Gather every line of the material below that contains the string "kern".

[Stored entries]
>>>

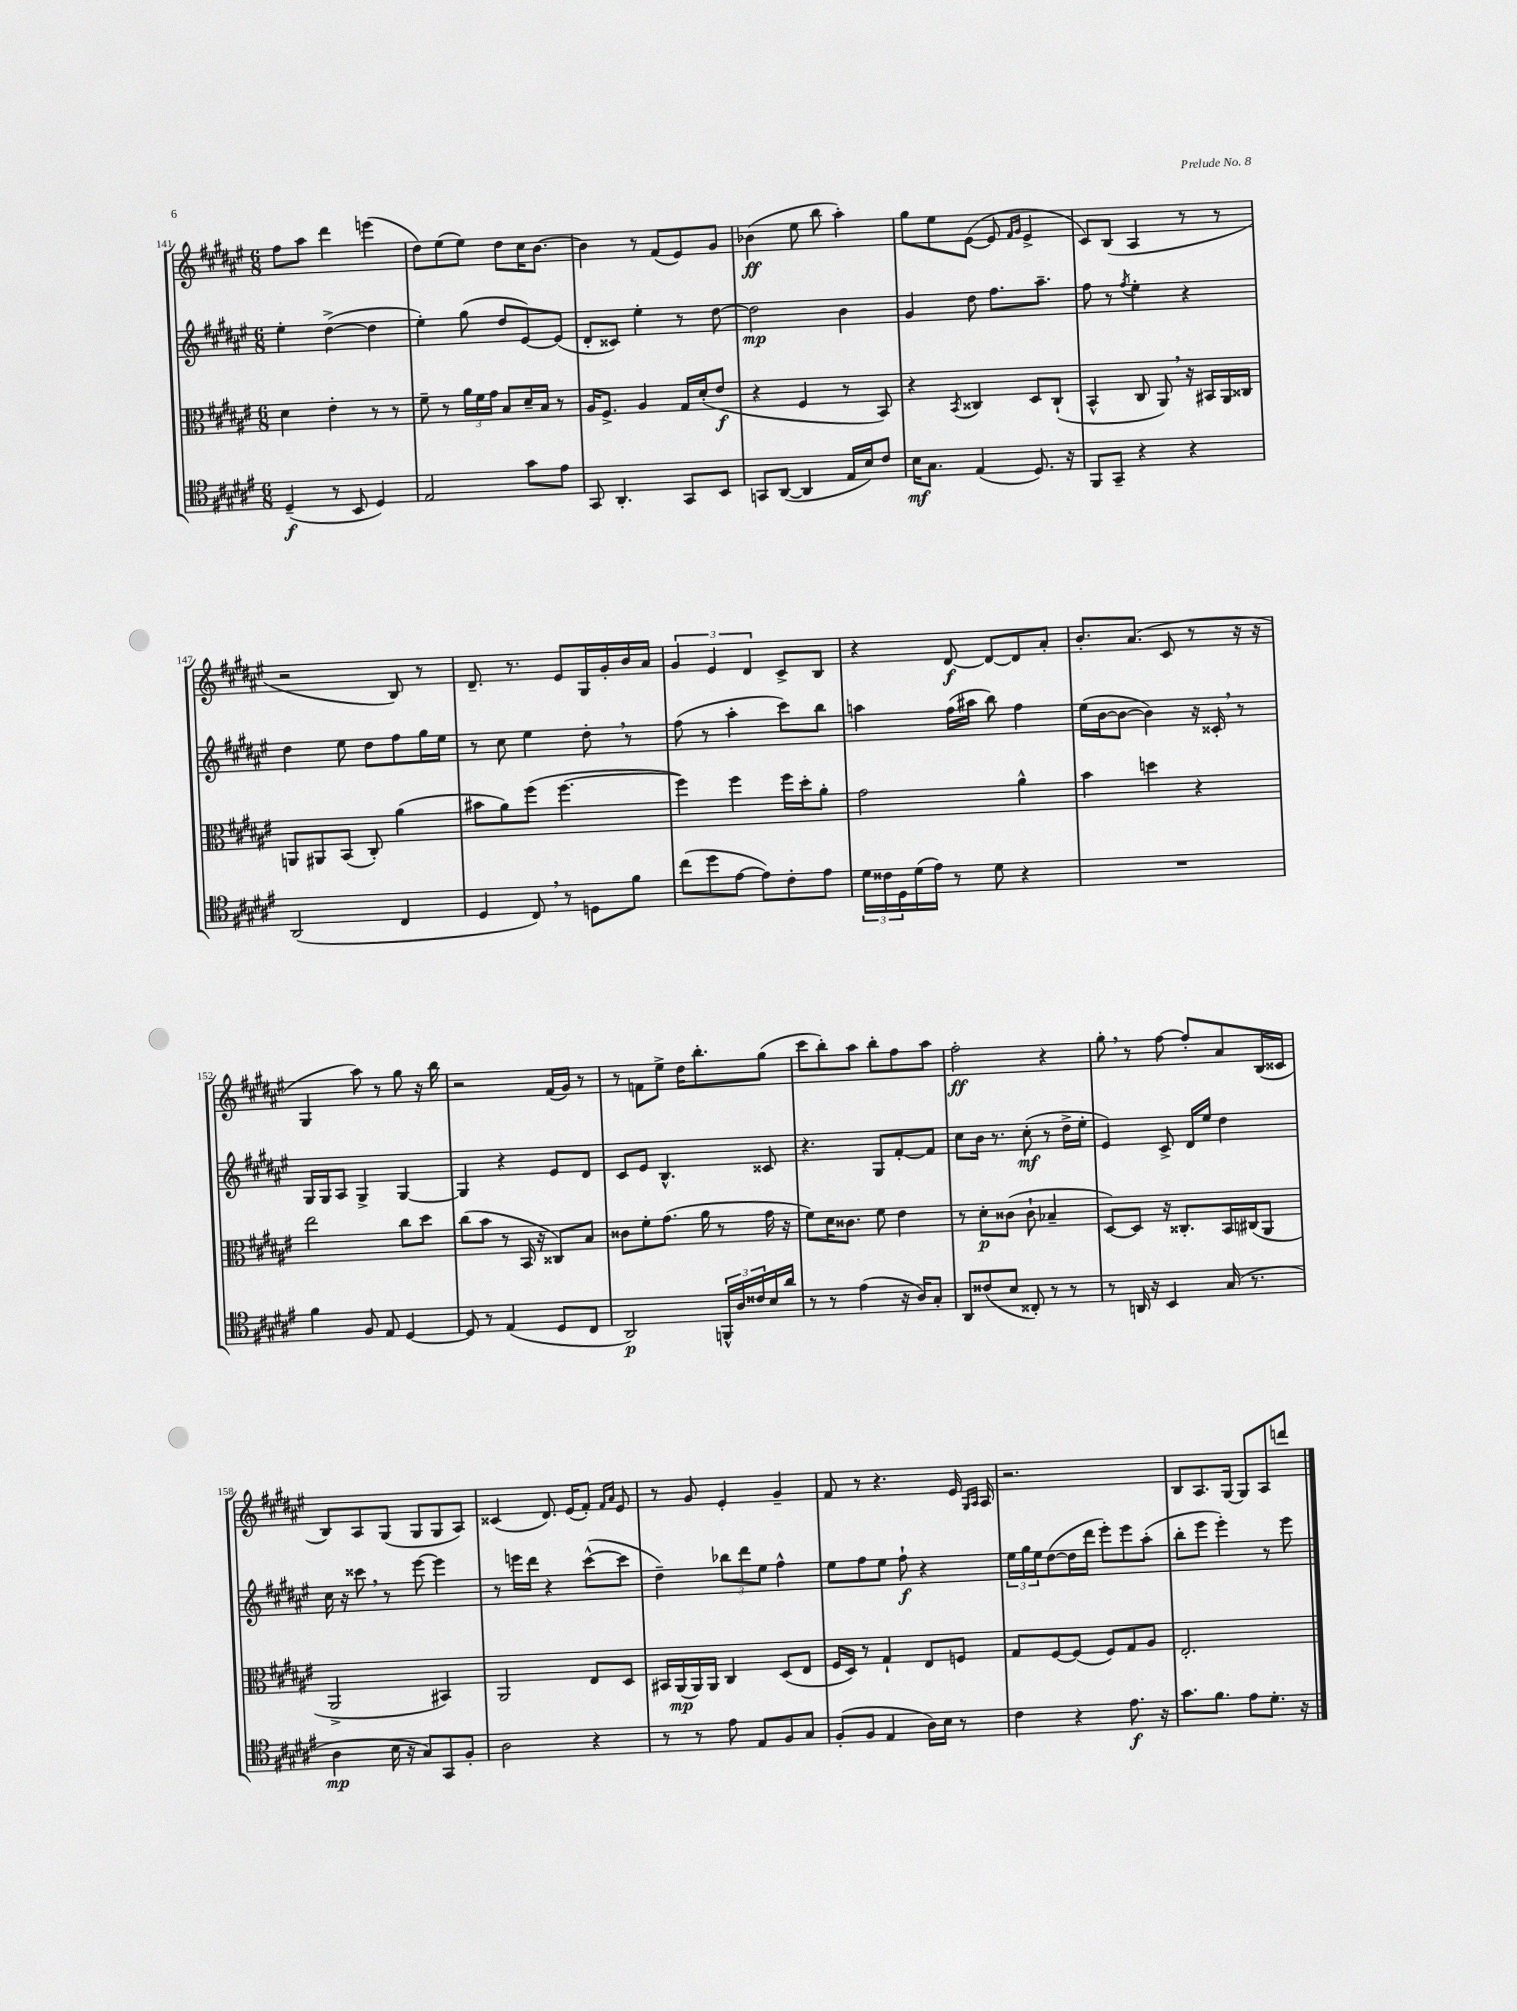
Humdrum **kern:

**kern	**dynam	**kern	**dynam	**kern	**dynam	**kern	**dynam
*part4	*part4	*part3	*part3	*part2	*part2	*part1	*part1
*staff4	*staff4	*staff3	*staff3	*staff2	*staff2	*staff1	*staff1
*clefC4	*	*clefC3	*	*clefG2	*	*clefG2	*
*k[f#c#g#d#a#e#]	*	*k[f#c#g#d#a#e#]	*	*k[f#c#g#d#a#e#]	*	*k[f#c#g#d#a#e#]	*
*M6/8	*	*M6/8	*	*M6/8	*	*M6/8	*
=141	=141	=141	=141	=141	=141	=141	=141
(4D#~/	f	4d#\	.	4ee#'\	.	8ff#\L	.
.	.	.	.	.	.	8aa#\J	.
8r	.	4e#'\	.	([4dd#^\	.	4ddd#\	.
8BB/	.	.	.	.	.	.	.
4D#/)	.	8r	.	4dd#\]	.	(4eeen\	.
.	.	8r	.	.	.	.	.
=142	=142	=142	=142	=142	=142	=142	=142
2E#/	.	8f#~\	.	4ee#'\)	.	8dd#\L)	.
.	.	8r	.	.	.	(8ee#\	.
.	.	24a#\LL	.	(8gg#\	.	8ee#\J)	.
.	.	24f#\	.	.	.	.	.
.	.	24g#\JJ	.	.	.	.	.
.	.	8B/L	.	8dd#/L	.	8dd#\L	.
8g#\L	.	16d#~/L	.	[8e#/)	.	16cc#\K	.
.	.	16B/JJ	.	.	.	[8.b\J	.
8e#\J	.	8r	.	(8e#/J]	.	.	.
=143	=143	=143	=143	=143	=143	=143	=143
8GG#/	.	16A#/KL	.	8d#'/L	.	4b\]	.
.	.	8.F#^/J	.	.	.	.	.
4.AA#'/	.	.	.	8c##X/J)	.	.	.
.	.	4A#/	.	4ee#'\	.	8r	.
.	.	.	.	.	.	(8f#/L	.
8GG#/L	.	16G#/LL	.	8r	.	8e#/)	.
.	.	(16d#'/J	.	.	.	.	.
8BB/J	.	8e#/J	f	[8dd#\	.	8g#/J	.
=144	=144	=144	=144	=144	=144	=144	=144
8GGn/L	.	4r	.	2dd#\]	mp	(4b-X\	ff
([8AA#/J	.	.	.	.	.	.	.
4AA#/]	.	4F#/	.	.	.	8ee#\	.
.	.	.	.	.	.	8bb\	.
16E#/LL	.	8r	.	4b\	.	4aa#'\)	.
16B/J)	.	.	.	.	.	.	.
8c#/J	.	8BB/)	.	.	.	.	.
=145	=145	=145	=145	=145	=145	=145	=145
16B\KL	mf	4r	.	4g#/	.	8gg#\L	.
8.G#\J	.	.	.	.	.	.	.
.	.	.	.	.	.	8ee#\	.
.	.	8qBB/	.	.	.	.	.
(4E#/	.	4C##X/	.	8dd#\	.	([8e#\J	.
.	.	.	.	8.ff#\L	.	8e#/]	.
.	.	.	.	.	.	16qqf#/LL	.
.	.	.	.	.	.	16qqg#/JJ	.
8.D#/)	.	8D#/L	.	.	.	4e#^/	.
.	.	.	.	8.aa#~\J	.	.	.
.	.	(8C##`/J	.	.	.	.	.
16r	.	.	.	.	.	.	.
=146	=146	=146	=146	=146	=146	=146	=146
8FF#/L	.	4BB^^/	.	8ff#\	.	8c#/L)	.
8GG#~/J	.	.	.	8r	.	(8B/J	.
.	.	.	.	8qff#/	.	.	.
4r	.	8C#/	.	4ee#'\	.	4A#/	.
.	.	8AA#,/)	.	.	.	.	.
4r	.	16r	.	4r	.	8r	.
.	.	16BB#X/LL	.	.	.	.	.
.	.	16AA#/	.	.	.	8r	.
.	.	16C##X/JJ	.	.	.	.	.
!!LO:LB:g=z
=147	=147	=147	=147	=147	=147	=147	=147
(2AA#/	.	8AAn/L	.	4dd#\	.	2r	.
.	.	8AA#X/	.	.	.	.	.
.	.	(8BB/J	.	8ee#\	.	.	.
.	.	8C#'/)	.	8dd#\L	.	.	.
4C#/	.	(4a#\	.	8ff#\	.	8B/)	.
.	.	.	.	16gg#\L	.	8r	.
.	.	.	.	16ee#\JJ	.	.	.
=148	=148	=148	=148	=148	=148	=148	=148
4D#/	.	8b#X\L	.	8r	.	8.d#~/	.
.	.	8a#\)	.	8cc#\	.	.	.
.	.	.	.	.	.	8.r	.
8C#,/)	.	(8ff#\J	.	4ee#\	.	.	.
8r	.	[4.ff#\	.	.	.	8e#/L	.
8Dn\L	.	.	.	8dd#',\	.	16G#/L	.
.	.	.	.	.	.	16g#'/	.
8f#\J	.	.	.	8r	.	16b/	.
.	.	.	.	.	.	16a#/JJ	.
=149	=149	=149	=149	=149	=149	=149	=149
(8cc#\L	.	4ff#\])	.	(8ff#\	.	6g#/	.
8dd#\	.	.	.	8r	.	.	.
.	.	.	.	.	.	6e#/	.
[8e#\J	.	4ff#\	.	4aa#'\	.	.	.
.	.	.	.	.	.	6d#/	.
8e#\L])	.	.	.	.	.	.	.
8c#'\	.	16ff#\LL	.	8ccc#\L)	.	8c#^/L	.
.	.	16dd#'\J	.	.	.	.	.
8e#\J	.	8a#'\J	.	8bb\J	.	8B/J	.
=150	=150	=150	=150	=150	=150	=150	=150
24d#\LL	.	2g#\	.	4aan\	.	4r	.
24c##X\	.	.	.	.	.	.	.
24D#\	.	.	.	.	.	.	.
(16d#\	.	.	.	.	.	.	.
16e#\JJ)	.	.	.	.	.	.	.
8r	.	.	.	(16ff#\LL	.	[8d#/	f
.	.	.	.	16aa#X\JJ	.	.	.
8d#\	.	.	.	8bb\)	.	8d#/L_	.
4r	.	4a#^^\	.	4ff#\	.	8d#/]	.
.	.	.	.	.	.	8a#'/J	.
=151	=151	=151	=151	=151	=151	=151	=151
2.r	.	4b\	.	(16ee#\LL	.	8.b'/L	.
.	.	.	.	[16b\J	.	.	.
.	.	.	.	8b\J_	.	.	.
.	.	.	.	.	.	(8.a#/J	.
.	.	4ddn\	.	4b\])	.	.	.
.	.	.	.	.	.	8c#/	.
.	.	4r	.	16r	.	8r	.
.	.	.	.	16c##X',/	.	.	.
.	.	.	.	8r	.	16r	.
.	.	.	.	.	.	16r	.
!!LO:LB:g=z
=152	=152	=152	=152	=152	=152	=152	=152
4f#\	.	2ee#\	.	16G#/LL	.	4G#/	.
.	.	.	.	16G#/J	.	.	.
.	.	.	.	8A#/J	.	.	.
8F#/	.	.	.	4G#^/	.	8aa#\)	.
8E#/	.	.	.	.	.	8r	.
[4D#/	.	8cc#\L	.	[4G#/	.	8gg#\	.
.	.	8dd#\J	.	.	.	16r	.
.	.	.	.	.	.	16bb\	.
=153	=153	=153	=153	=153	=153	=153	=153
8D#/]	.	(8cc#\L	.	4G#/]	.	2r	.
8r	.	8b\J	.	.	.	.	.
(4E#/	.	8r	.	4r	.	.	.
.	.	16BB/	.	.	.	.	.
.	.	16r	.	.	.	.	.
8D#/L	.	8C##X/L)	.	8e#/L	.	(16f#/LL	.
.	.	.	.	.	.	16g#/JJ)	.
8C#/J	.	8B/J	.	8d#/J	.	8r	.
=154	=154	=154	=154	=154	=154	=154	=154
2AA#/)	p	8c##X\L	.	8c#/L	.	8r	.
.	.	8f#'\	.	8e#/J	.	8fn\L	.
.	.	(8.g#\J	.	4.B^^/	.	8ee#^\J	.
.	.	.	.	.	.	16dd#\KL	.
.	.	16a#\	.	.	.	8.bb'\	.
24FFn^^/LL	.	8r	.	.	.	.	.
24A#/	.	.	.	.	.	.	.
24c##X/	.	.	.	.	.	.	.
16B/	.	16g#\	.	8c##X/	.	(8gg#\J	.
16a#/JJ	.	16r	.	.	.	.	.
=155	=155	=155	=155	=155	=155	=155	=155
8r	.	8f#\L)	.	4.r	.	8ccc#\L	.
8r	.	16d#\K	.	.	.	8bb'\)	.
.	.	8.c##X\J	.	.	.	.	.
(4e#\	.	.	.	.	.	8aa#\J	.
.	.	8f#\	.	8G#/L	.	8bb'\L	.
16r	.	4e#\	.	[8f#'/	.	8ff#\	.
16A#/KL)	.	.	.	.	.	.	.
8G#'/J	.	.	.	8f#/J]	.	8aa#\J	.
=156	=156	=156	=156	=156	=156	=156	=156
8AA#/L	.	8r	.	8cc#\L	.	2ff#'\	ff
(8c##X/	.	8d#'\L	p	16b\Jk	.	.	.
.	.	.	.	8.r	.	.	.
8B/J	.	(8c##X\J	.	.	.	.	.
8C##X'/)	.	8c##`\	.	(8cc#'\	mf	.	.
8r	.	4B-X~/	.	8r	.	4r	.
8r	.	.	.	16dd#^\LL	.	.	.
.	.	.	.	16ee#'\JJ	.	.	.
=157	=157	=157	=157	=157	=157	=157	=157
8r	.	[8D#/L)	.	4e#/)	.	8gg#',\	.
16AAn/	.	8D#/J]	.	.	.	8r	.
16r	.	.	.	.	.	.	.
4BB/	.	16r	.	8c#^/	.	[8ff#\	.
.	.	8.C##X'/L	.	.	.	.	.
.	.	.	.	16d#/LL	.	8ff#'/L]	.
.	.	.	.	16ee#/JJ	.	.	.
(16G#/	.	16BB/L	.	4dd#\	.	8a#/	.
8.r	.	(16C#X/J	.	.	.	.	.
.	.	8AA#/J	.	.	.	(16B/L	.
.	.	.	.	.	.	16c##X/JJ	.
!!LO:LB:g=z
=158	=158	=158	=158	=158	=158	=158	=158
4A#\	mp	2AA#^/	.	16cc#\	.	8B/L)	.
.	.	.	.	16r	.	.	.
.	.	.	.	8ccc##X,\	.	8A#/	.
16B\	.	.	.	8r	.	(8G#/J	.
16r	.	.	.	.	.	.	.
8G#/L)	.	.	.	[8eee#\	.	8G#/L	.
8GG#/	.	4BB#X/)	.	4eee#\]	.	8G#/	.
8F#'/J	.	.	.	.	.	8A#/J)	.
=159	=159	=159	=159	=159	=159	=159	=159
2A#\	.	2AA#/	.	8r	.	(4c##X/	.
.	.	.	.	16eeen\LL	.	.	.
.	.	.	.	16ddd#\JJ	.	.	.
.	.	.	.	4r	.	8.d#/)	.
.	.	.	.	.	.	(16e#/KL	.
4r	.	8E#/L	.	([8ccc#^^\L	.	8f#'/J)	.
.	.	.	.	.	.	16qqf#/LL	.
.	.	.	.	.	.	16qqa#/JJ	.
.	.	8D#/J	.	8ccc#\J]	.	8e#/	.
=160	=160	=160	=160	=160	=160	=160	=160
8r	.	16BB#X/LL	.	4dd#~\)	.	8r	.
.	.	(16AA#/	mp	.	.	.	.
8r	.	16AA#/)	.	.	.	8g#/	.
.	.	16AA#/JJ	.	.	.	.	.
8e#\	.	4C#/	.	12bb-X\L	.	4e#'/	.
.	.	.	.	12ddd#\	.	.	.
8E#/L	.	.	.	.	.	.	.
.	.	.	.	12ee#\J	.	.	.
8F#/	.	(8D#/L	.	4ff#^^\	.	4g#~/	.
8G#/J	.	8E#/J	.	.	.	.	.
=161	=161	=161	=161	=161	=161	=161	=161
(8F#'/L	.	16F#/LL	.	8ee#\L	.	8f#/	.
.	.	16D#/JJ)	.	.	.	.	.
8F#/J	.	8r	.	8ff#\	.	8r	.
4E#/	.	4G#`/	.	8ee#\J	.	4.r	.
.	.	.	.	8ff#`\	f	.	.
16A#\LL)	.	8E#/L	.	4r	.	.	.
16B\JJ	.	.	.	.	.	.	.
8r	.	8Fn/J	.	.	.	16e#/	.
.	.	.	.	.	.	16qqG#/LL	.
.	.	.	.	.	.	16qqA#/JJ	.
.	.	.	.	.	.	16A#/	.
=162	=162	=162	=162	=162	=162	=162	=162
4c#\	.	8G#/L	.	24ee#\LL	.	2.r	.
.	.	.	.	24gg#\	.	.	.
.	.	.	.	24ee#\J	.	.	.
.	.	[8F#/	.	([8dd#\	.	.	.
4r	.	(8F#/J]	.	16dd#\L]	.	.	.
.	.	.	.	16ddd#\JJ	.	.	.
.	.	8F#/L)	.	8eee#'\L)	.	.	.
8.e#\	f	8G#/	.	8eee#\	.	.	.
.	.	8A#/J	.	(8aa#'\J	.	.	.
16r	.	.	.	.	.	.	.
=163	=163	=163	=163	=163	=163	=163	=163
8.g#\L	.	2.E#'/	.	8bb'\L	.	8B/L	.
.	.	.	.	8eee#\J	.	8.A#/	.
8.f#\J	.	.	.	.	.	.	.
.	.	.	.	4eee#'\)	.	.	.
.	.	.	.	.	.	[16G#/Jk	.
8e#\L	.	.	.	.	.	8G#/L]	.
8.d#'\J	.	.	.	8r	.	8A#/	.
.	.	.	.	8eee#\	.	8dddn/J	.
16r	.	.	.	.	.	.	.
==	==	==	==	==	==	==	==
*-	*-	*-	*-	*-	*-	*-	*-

<<<

• [REPLY TO THE TASK]
Humdrum **kern:
**kern	**dynam	**kern	**dynam	**kern	**dynam	**kern	**dynam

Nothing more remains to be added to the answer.